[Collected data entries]
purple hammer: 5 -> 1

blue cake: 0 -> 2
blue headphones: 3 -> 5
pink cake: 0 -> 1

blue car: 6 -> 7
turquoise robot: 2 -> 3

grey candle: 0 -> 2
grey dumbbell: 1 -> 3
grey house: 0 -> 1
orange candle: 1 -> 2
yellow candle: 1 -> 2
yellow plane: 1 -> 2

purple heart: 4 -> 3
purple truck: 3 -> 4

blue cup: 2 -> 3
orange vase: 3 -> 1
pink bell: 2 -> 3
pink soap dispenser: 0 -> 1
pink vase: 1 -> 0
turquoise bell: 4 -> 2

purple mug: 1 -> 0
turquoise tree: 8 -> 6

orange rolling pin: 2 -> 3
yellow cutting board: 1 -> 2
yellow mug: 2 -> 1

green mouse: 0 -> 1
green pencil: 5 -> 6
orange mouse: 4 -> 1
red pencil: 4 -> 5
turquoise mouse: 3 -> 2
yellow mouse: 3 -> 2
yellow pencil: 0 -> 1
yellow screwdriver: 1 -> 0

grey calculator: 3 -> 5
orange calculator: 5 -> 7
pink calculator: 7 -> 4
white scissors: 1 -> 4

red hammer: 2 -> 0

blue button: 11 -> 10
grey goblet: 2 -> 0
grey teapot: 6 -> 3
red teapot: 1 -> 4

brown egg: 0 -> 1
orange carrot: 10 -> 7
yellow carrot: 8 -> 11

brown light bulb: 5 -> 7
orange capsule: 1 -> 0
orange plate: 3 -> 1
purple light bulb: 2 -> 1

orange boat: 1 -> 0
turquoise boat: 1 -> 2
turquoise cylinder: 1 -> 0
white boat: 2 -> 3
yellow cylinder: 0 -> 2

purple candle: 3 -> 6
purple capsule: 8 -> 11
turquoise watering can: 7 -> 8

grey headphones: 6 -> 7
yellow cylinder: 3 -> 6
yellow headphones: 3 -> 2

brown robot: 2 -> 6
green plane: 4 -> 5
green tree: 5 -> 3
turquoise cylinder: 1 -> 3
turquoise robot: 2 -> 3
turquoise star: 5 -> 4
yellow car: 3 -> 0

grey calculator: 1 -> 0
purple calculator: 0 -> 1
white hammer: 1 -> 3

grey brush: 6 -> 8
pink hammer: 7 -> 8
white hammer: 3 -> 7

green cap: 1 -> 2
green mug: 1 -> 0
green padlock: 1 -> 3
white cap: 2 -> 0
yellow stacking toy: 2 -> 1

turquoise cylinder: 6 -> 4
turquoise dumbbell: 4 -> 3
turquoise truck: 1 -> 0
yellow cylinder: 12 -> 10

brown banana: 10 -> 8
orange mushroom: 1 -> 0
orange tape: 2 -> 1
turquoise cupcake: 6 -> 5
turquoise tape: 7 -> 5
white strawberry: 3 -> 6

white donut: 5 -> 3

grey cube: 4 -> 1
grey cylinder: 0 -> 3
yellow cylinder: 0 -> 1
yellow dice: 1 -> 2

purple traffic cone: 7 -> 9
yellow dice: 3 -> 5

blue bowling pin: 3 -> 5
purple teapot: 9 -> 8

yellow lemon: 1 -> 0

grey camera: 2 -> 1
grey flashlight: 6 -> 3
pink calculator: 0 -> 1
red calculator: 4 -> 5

▸ EXERCISE GOAL
Repeat only the lines above, from the first line of the entries through the line that contains "brown banana: 10 -> 8", including both ends.

▸ RESULT OF THE EXERCISE
purple hammer: 5 -> 1

blue cake: 0 -> 2
blue headphones: 3 -> 5
pink cake: 0 -> 1

blue car: 6 -> 7
turquoise robot: 2 -> 3

grey candle: 0 -> 2
grey dumbbell: 1 -> 3
grey house: 0 -> 1
orange candle: 1 -> 2
yellow candle: 1 -> 2
yellow plane: 1 -> 2

purple heart: 4 -> 3
purple truck: 3 -> 4

blue cup: 2 -> 3
orange vase: 3 -> 1
pink bell: 2 -> 3
pink soap dispenser: 0 -> 1
pink vase: 1 -> 0
turquoise bell: 4 -> 2

purple mug: 1 -> 0
turquoise tree: 8 -> 6

orange rolling pin: 2 -> 3
yellow cutting board: 1 -> 2
yellow mug: 2 -> 1

green mouse: 0 -> 1
green pencil: 5 -> 6
orange mouse: 4 -> 1
red pencil: 4 -> 5
turquoise mouse: 3 -> 2
yellow mouse: 3 -> 2
yellow pencil: 0 -> 1
yellow screwdriver: 1 -> 0

grey calculator: 3 -> 5
orange calculator: 5 -> 7
pink calculator: 7 -> 4
white scissors: 1 -> 4

red hammer: 2 -> 0

blue button: 11 -> 10
grey goblet: 2 -> 0
grey teapot: 6 -> 3
red teapot: 1 -> 4

brown egg: 0 -> 1
orange carrot: 10 -> 7
yellow carrot: 8 -> 11

brown light bulb: 5 -> 7
orange capsule: 1 -> 0
orange plate: 3 -> 1
purple light bulb: 2 -> 1

orange boat: 1 -> 0
turquoise boat: 1 -> 2
turquoise cylinder: 1 -> 0
white boat: 2 -> 3
yellow cylinder: 0 -> 2

purple candle: 3 -> 6
purple capsule: 8 -> 11
turquoise watering can: 7 -> 8

grey headphones: 6 -> 7
yellow cylinder: 3 -> 6
yellow headphones: 3 -> 2

brown robot: 2 -> 6
green plane: 4 -> 5
green tree: 5 -> 3
turquoise cylinder: 1 -> 3
turquoise robot: 2 -> 3
turquoise star: 5 -> 4
yellow car: 3 -> 0

grey calculator: 1 -> 0
purple calculator: 0 -> 1
white hammer: 1 -> 3

grey brush: 6 -> 8
pink hammer: 7 -> 8
white hammer: 3 -> 7

green cap: 1 -> 2
green mug: 1 -> 0
green padlock: 1 -> 3
white cap: 2 -> 0
yellow stacking toy: 2 -> 1

turquoise cylinder: 6 -> 4
turquoise dumbbell: 4 -> 3
turquoise truck: 1 -> 0
yellow cylinder: 12 -> 10

brown banana: 10 -> 8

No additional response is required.